→ Given data:

- - - -

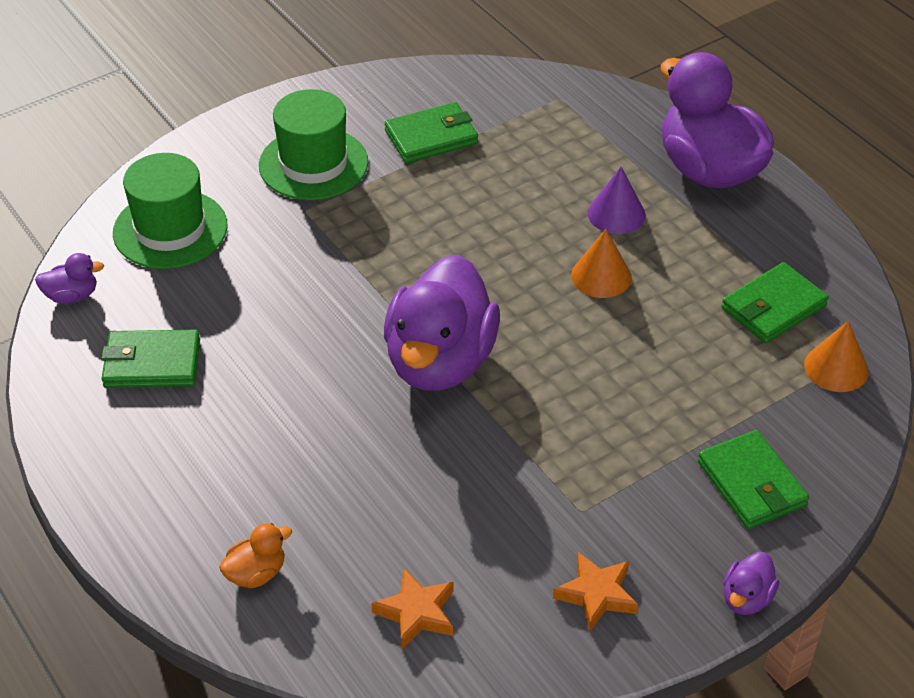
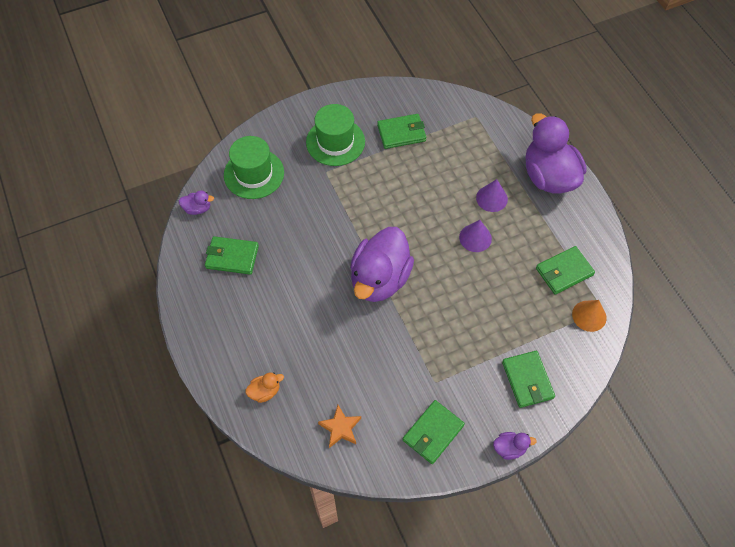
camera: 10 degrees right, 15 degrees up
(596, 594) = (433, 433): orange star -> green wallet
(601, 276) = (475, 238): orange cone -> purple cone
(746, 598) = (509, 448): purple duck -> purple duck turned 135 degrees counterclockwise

- - - -

→ Task details: Copy out the data verbatim, with no pictures.

→ Answer box:
camera: 10 degrees right, 15 degrees up
(596, 594) = (433, 433): orange star -> green wallet
(601, 276) = (475, 238): orange cone -> purple cone
(746, 598) = (509, 448): purple duck -> purple duck turned 135 degrees counterclockwise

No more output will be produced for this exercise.